▶ What is being asked: In the entries below, find the line with "camera: 85 degrees right, 10 degrees down" and the line with "moved: red button". Return those two lines and all lines between them, exactly.

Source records

-=-=-

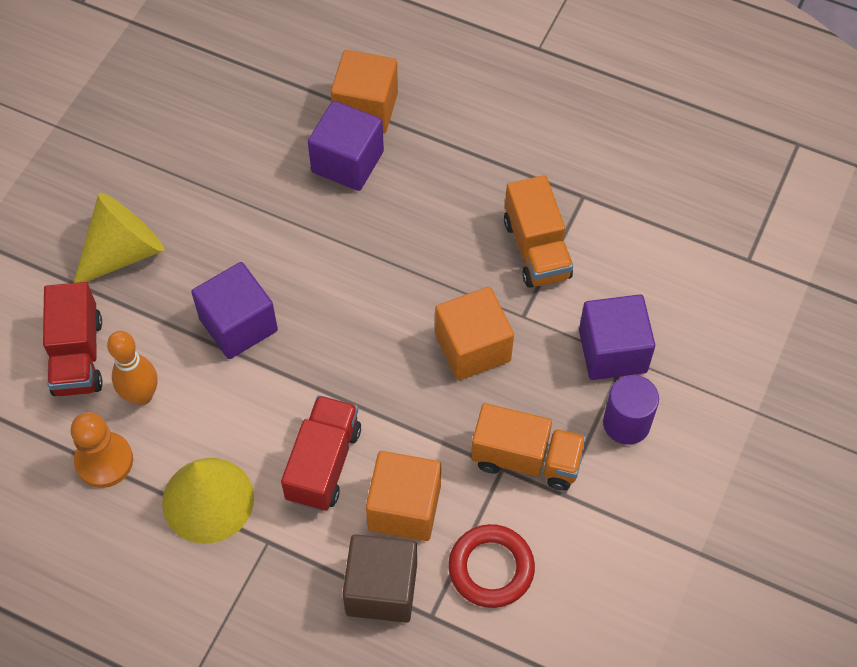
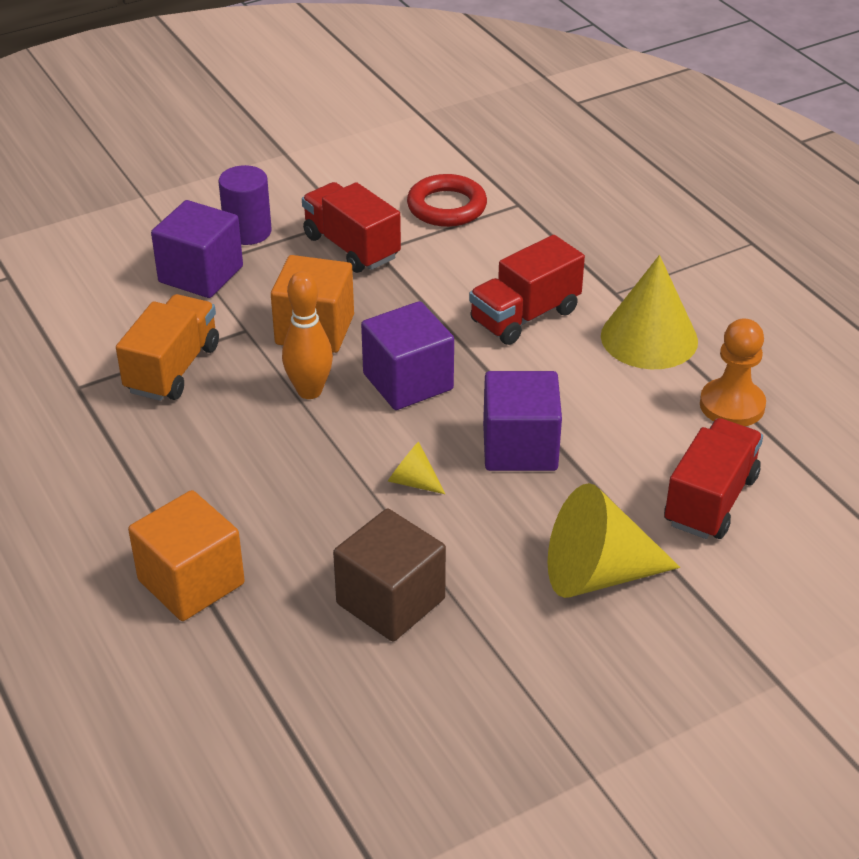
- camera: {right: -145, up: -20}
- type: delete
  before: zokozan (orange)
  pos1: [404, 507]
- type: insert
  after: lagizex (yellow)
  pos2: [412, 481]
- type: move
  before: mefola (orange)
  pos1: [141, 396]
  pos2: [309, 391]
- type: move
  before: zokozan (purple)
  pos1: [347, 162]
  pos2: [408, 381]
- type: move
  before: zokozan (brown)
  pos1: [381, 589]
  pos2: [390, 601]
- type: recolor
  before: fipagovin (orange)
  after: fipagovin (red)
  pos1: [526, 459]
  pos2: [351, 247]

-=-=-

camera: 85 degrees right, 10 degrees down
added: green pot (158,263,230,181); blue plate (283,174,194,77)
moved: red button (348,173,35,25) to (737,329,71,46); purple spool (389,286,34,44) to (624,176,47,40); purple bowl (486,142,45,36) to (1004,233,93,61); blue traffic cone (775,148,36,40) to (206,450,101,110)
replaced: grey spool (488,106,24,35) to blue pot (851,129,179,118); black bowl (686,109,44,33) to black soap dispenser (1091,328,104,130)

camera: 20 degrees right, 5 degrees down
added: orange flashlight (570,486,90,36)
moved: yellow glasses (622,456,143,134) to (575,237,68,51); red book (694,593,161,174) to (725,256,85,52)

-=-=-

▶ Solution to this exercise:
camera: 85 degrees right, 10 degrees down
added: green pot (158,263,230,181); blue plate (283,174,194,77)
moved: red button (348,173,35,25) to (737,329,71,46); purple spool (389,286,34,44) to (624,176,47,40); purple bowl (486,142,45,36) to (1004,233,93,61); blue traffic cone (775,148,36,40) to (206,450,101,110)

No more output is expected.